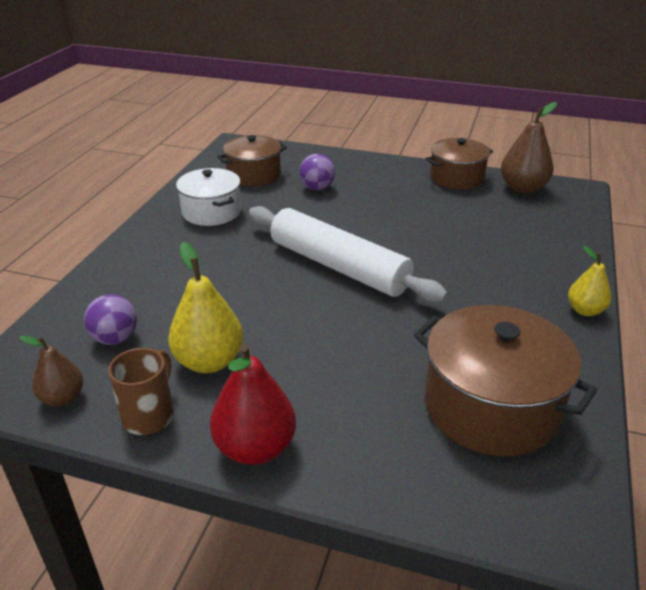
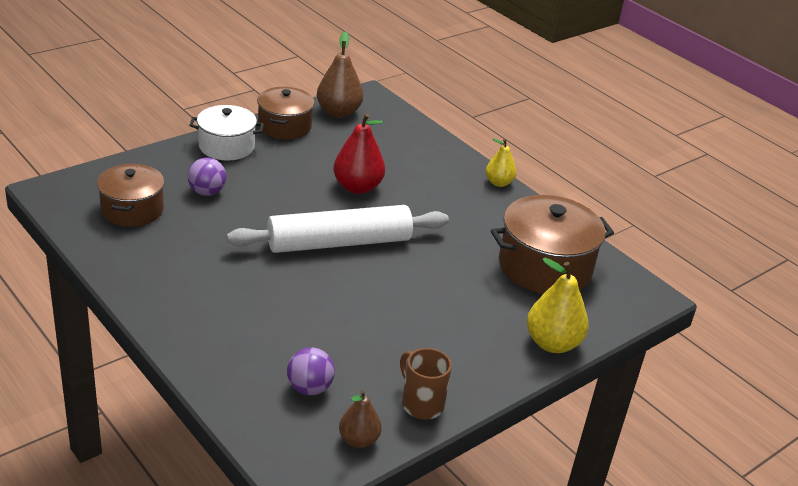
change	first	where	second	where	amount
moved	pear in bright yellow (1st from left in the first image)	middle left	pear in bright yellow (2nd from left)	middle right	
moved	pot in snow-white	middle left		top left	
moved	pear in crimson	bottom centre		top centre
- - - -
*Assignment*.
Every line of the material must be reproduced verbatim; the pictures are to be omitted.

*Solved problem*.
change	first	where	second	where	amount
moved	pear in bright yellow (1st from left in the first image)	middle left	pear in bright yellow (2nd from left)	middle right	
moved	pot in snow-white	middle left		top left	
moved	pear in crimson	bottom centre		top centre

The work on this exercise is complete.